● ABOUT THIS TASK:
An image-free, exact copy of the records below is required.

● INPUT:
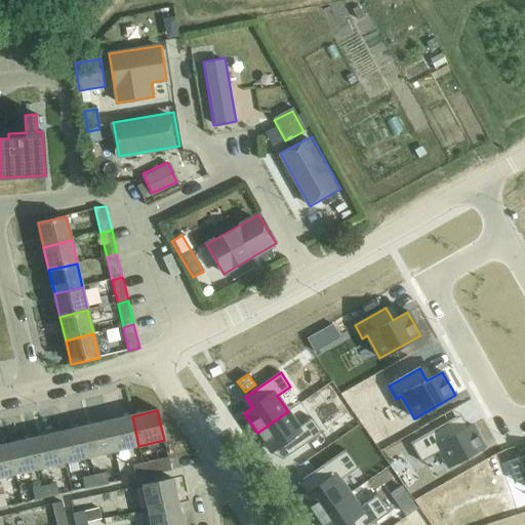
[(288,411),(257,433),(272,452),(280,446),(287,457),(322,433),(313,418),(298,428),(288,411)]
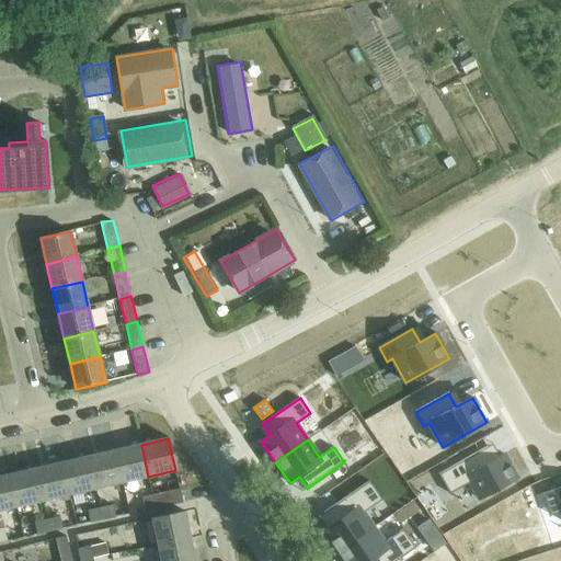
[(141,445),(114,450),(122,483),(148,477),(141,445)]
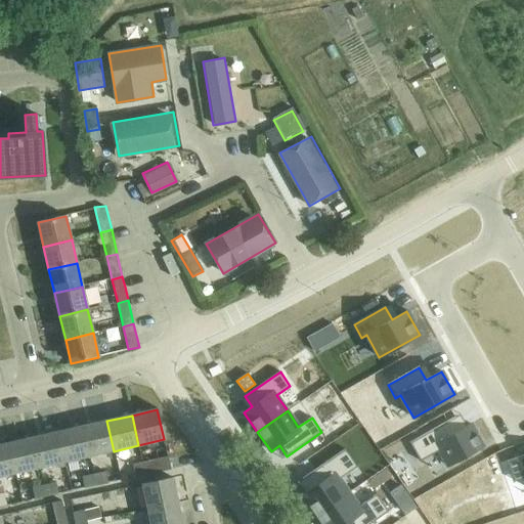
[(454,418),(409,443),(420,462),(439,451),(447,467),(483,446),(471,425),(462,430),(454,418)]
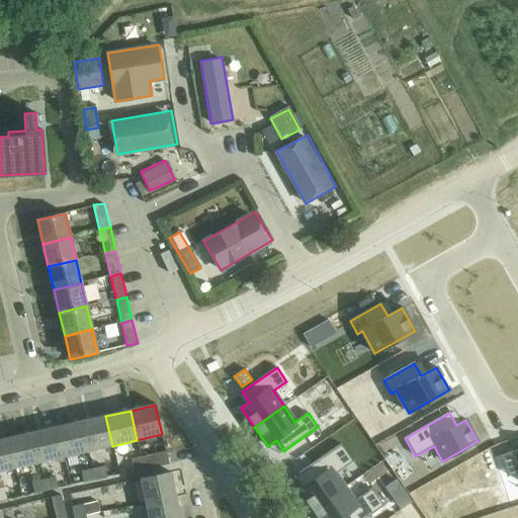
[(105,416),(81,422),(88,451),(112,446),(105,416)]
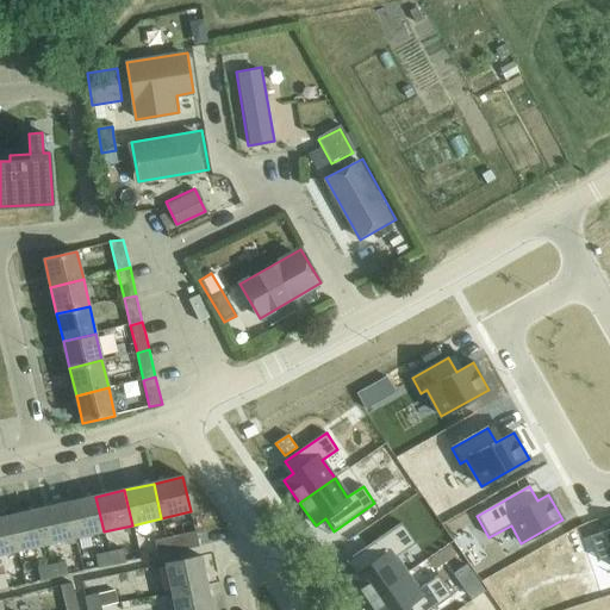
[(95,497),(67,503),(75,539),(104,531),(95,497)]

● FINISHED TASK:
[(288,411),(257,433),(272,452),(280,446),(287,457),(322,433),(313,418),(298,428),(288,411)]
[(141,445),(114,450),(122,483),(148,477),(141,445)]
[(454,418),(409,443),(420,462),(439,451),(447,467),(483,446),(471,425),(462,430),(454,418)]
[(105,416),(81,422),(88,451),(112,446),(105,416)]
[(95,497),(67,503),(75,539),(104,531),(95,497)]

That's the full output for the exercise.